[INPUT]
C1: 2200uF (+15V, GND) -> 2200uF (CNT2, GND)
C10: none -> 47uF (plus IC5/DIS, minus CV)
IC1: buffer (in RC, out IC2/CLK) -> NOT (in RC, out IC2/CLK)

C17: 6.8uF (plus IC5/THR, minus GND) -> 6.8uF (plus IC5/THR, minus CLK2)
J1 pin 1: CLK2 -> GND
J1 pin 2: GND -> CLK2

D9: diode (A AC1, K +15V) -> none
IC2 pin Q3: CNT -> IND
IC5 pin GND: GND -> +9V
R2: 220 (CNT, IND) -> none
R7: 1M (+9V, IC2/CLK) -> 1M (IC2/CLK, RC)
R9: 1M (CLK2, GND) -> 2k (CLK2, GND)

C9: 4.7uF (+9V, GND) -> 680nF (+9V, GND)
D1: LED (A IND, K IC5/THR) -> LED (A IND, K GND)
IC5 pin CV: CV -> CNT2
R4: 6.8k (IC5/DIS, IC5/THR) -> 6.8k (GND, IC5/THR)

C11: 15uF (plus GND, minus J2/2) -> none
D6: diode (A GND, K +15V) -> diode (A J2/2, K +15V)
[/INPUT]
[INPUT]
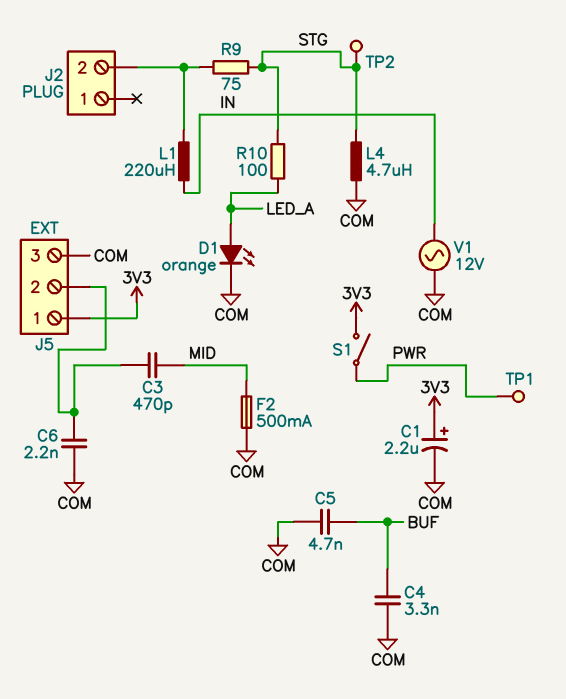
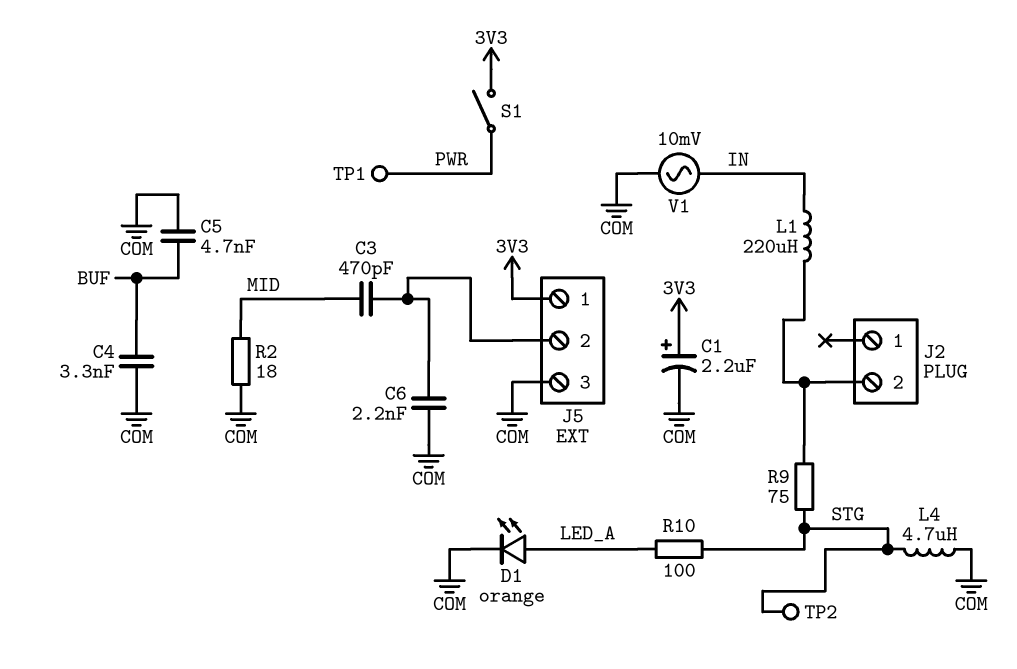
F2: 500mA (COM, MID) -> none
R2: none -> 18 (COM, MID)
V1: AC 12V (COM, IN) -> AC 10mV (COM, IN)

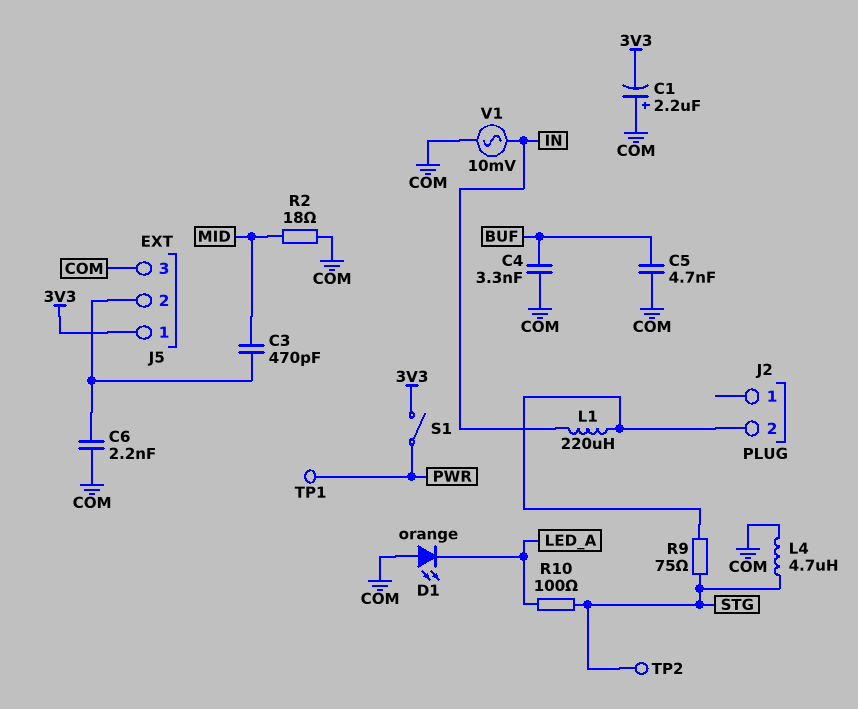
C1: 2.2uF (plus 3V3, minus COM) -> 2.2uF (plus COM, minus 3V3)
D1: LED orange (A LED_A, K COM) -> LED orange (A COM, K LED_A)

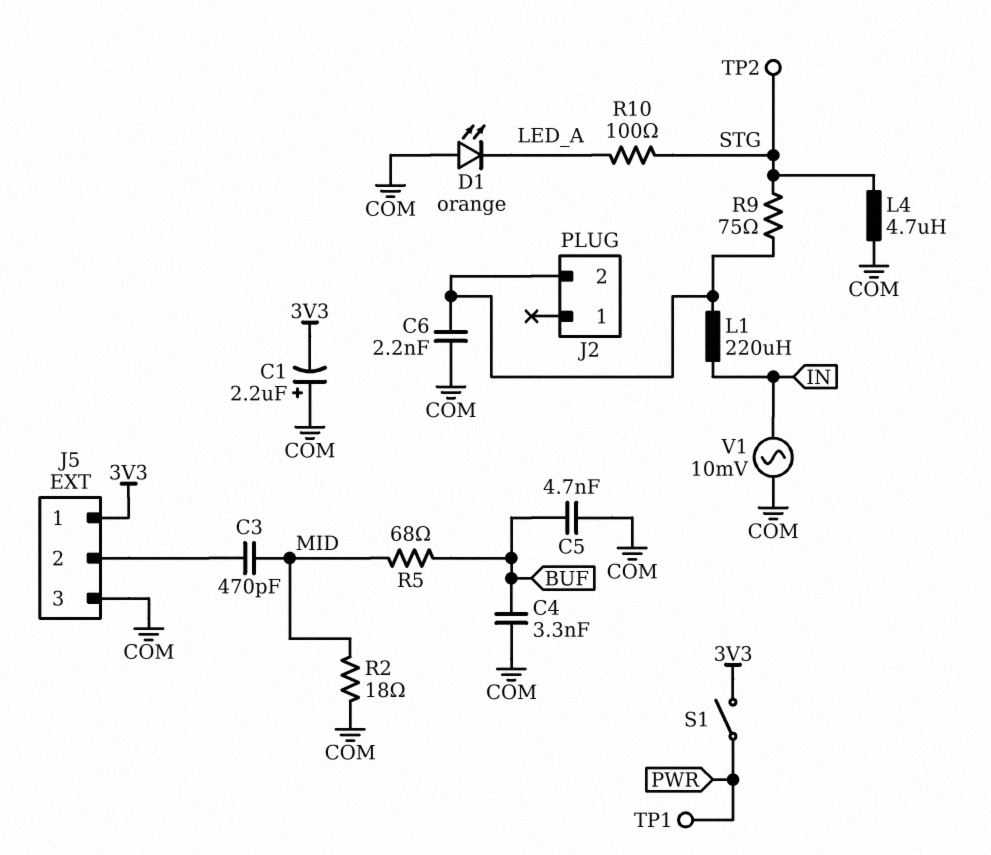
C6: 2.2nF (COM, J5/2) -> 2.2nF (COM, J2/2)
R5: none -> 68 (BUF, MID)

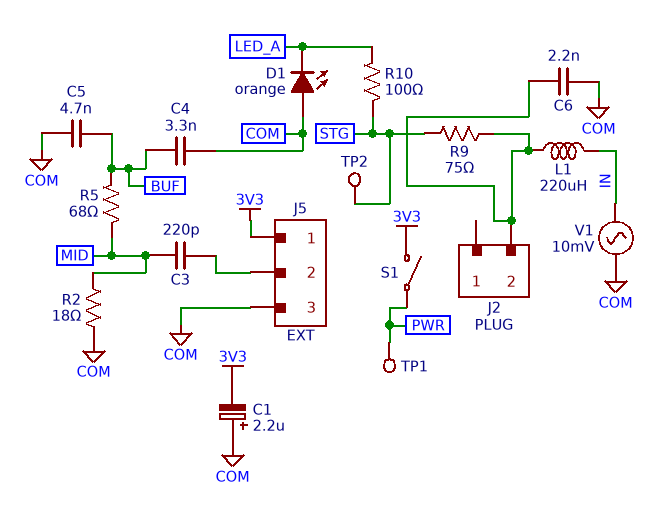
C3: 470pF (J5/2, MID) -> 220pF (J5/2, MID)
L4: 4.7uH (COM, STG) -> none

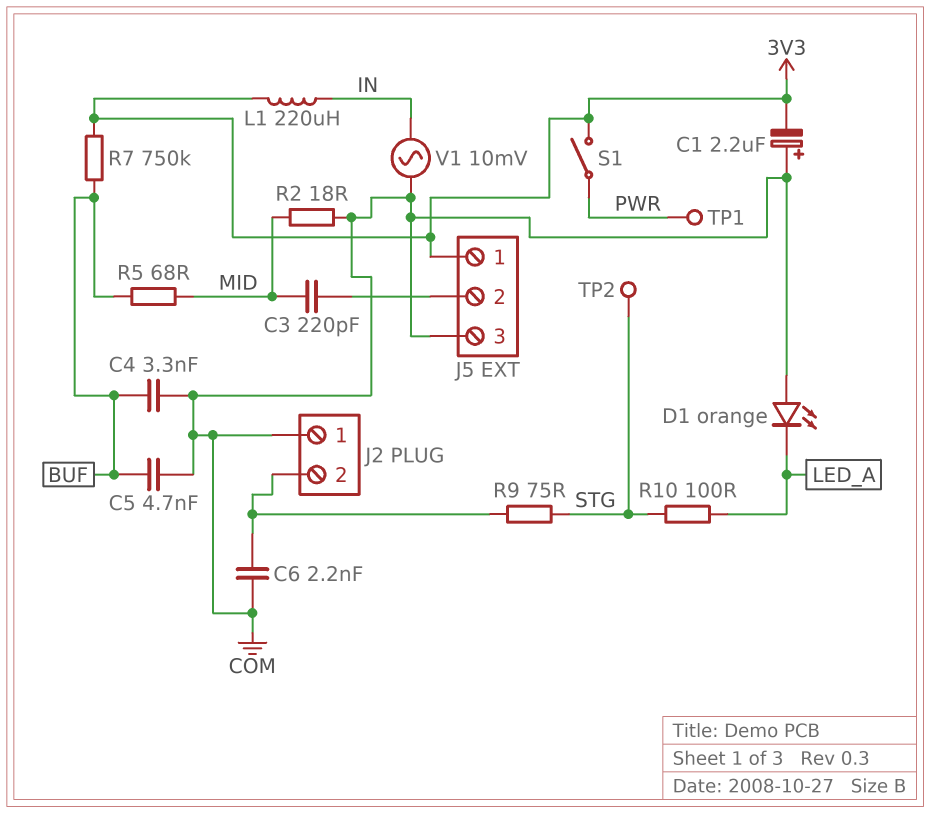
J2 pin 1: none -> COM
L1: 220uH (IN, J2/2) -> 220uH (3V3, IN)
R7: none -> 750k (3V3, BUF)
[/INPUT]
[INPUT]
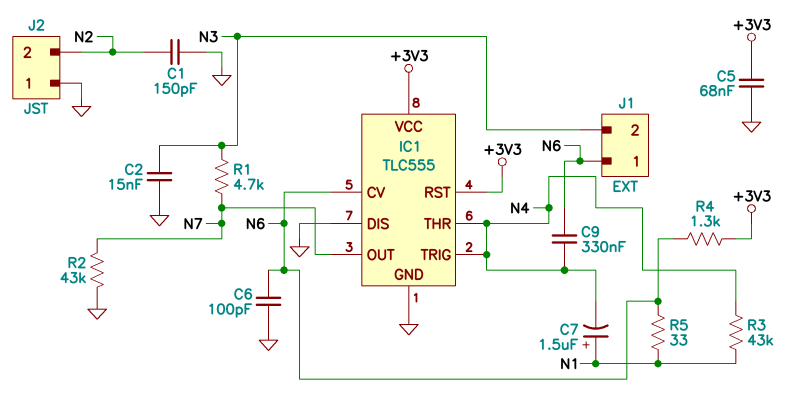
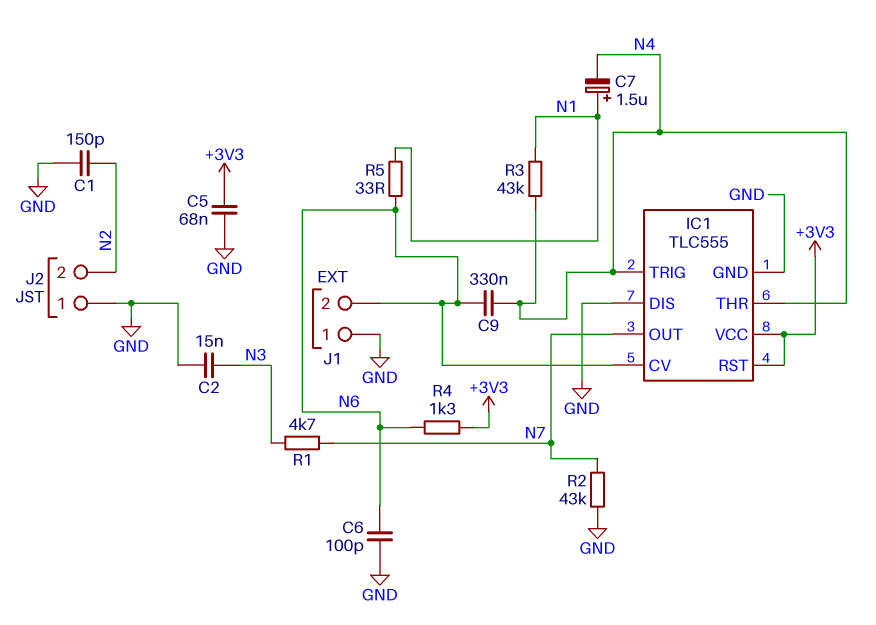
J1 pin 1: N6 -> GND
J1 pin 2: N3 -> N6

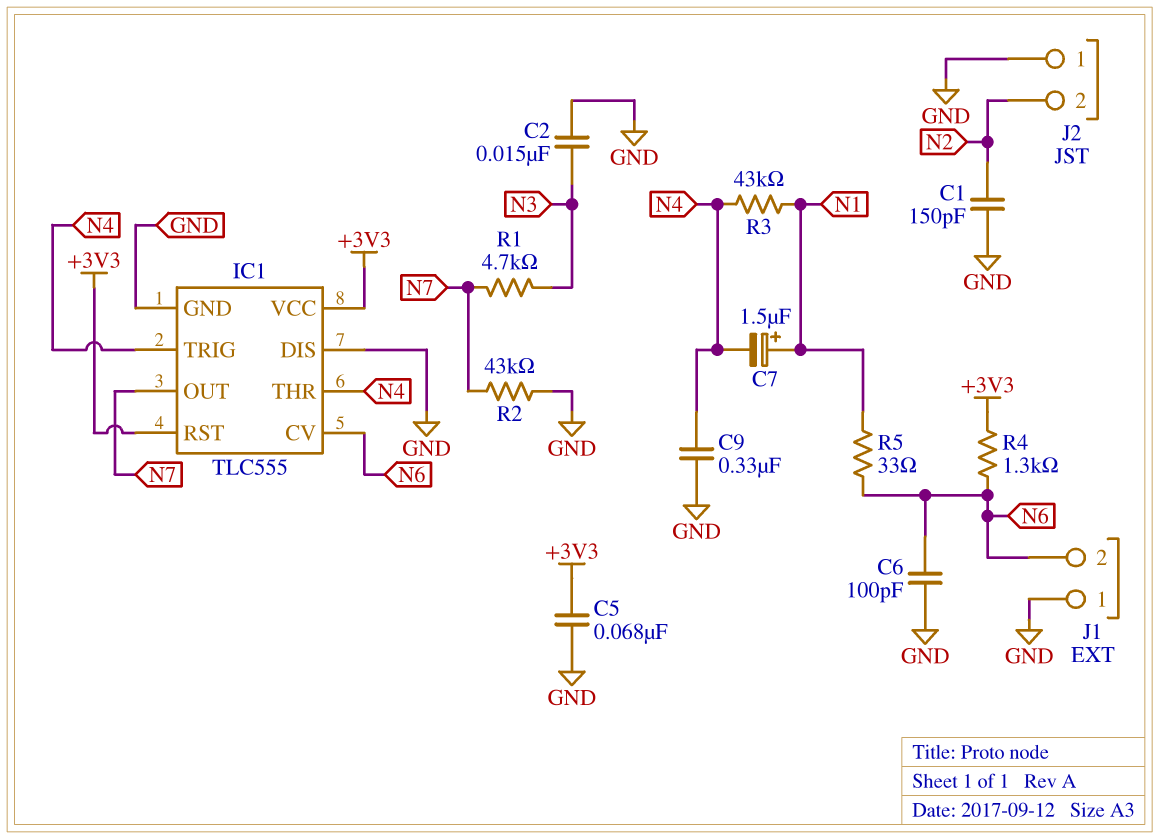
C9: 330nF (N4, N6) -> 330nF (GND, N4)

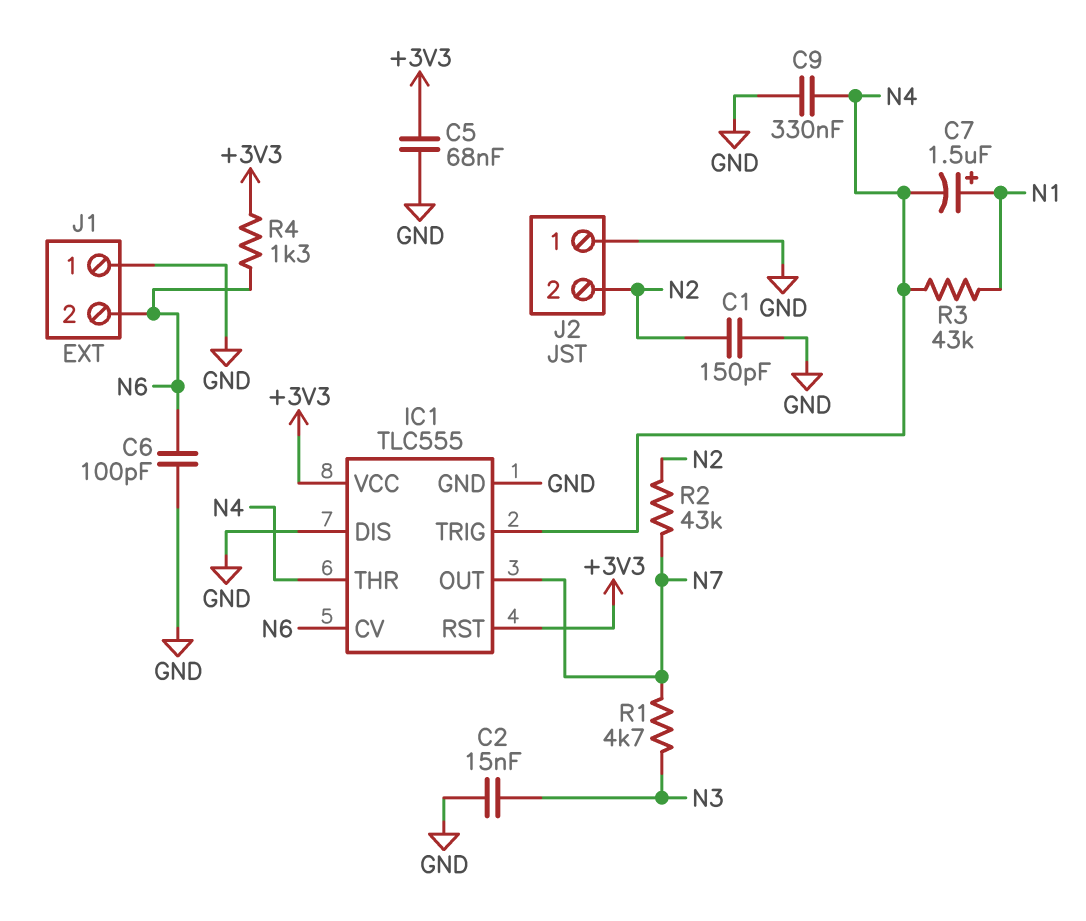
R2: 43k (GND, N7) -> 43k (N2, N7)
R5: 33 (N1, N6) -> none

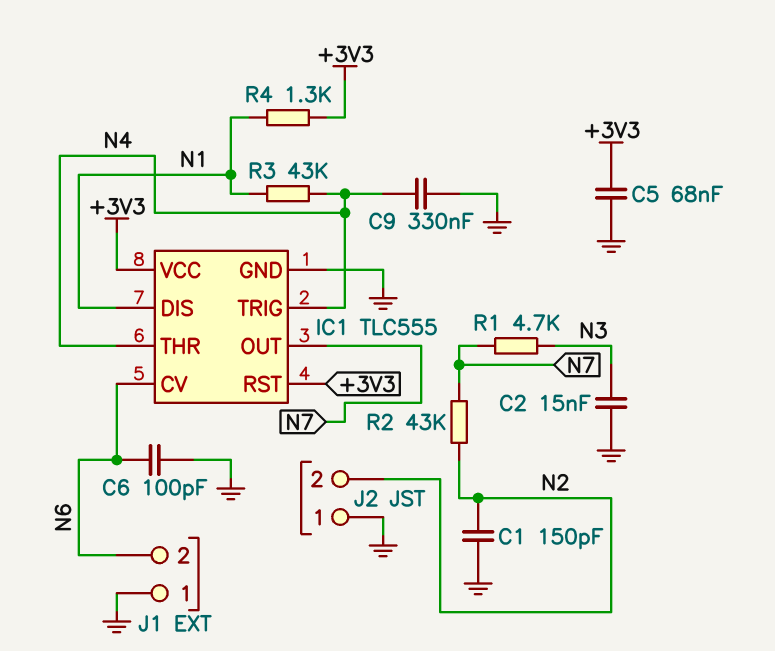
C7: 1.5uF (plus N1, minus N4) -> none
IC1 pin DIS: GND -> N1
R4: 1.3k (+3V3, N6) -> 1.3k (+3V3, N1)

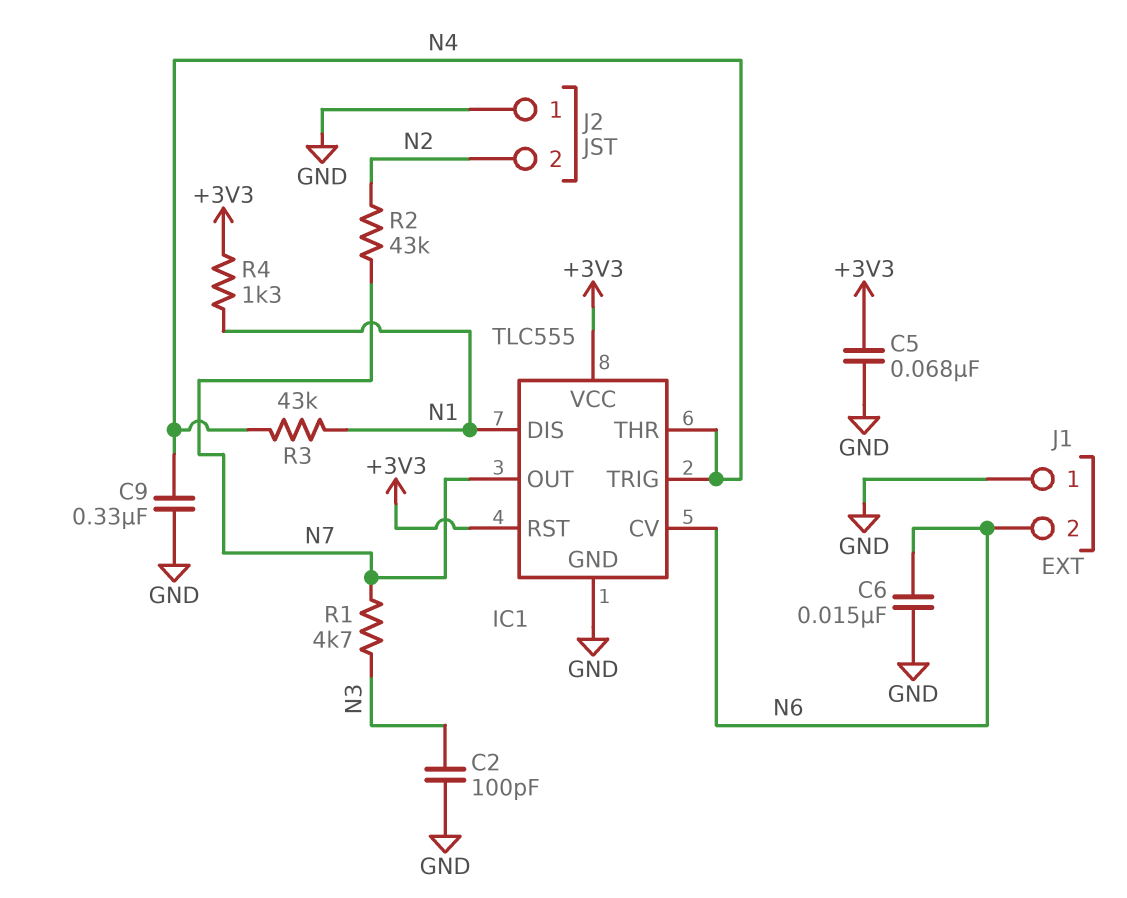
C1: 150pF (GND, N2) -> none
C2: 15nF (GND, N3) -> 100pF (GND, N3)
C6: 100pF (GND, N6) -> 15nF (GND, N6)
[/INPUT]
PROBLEM TO WORK ON: Every line above that carries the string "plus" should be copied.

ANSWER SECTION:
C10: none -> 47uF (plus IC5/DIS, minus CV)
C17: 6.8uF (plus IC5/THR, minus GND) -> 6.8uF (plus IC5/THR, minus CLK2)
C11: 15uF (plus GND, minus J2/2) -> none
C1: 2.2uF (plus 3V3, minus COM) -> 2.2uF (plus COM, minus 3V3)
C7: 1.5uF (plus N1, minus N4) -> none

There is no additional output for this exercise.